Work instruction:
Your answer should show every line of the material below that includes "jabón".

Data supplied:

☆ ☆ ☆ ☆

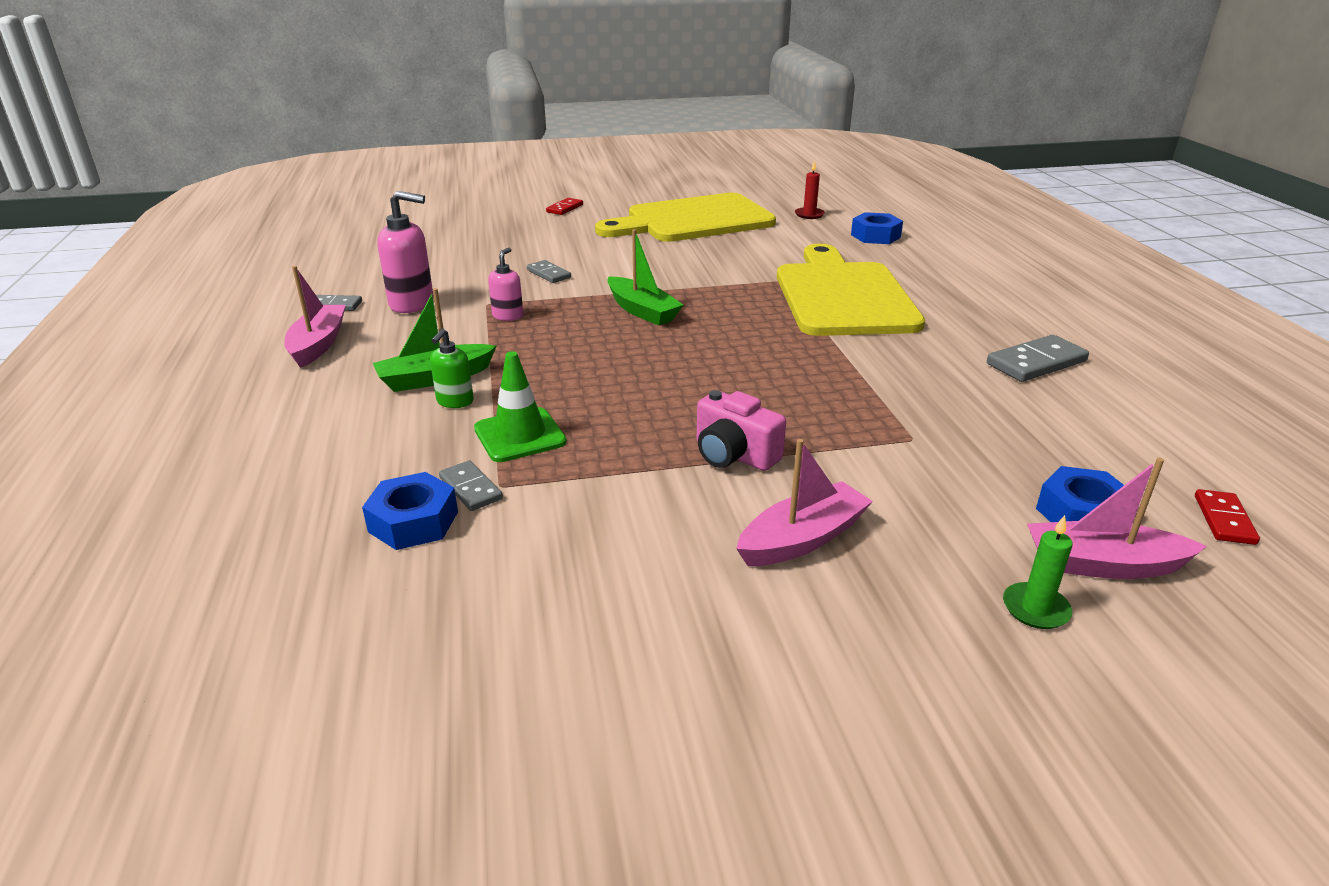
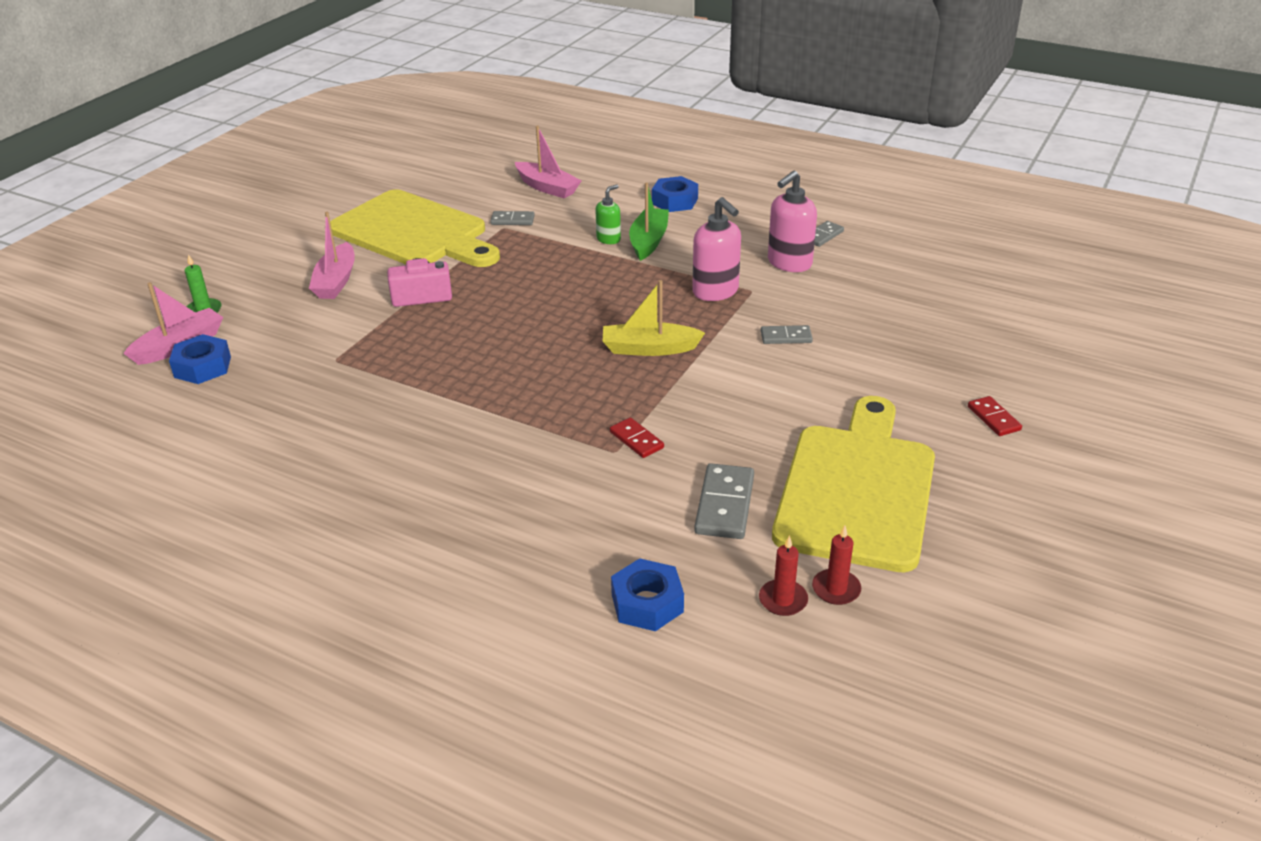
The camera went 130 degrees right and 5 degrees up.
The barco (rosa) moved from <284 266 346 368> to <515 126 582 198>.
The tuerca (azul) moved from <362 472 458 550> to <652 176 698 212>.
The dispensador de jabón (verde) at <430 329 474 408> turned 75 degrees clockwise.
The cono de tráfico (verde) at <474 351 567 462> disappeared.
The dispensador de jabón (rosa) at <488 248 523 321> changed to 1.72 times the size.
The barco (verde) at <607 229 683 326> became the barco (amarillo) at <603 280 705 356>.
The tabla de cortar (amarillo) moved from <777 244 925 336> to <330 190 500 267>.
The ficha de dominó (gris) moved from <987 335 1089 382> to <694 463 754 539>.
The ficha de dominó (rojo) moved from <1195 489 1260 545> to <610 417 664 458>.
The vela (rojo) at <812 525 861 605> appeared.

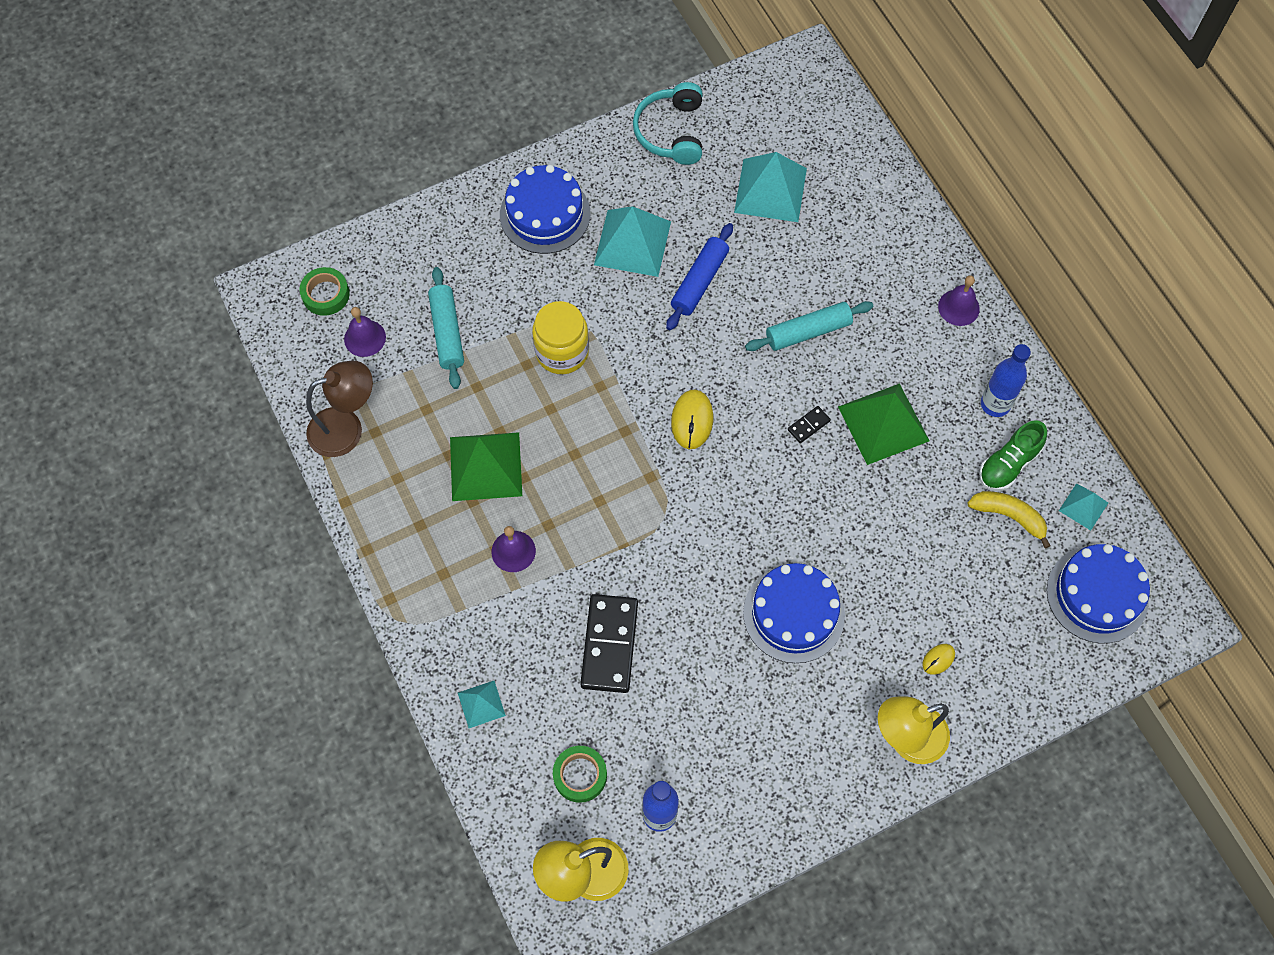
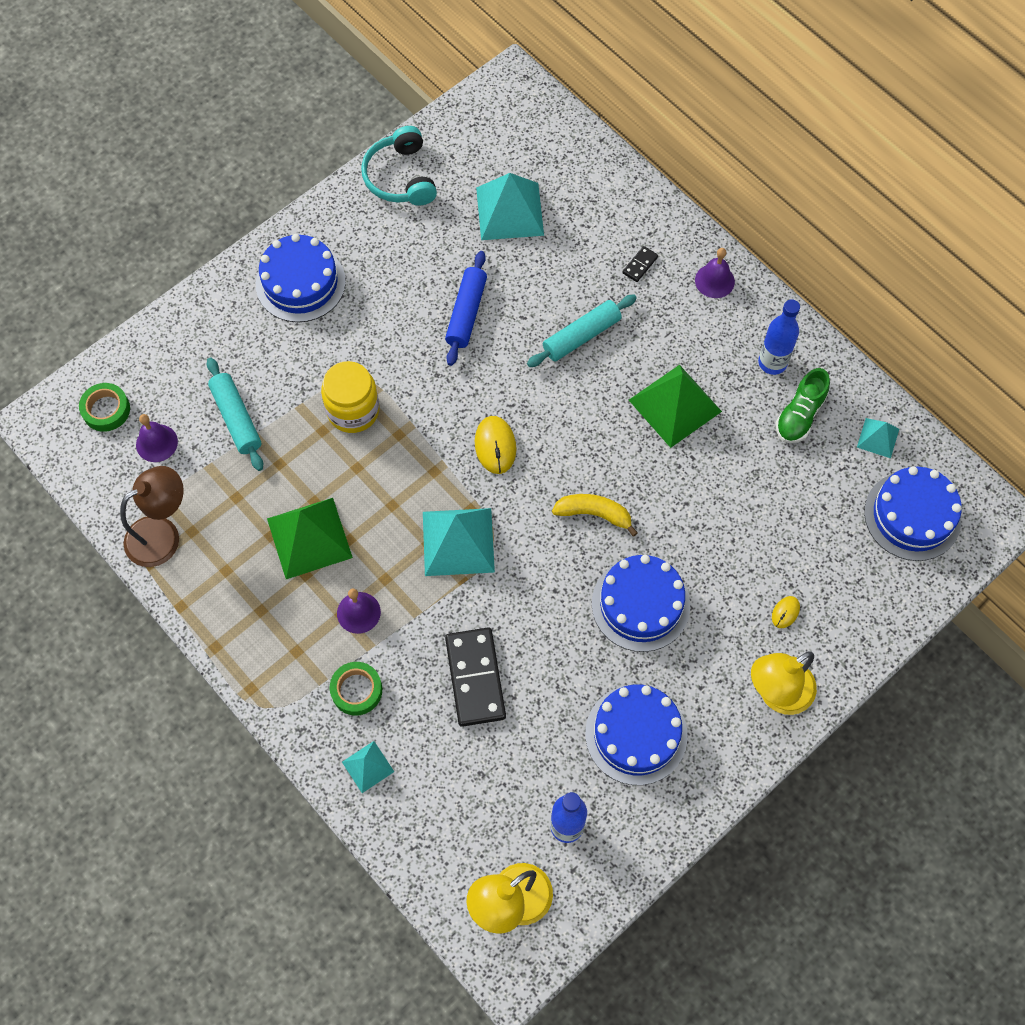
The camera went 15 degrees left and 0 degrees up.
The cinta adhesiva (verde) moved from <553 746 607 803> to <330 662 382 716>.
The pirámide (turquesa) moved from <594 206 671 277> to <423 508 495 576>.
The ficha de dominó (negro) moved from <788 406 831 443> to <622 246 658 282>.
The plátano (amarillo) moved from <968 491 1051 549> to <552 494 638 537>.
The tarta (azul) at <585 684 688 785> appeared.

☆ ☆ ☆ ☆

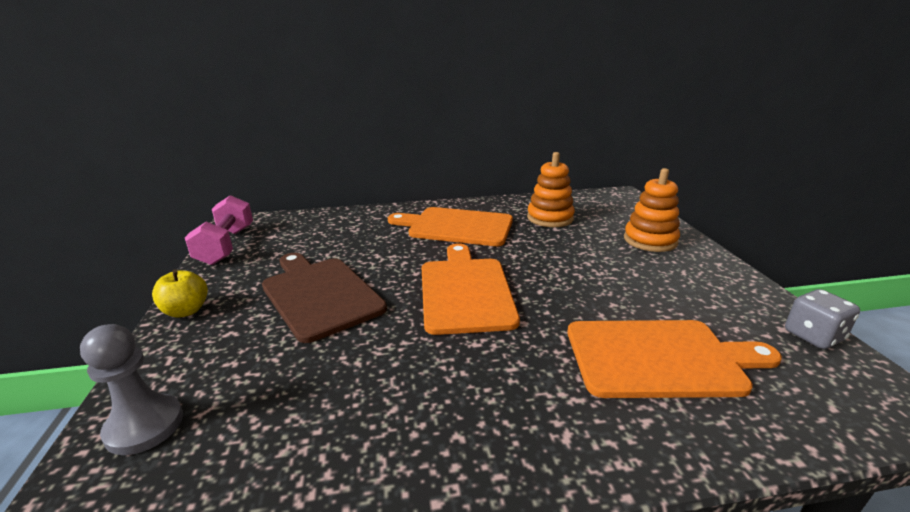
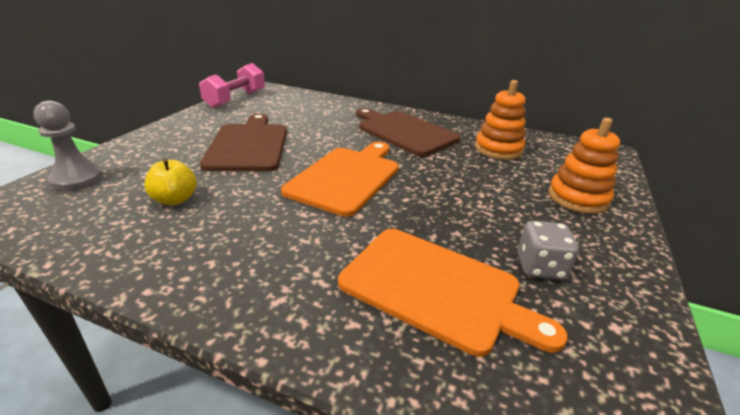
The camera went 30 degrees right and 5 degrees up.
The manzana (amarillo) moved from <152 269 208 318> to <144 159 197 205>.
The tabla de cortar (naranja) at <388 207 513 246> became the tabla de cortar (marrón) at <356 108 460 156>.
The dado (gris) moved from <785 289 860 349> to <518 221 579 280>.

☆ ☆ ☆ ☆

Solution for this exercise:
The dispensador de jabón (verde) at <430 329 474 408> turned 75 degrees clockwise.
The dispensador de jabón (rosa) at <488 248 523 321> changed to 1.72 times the size.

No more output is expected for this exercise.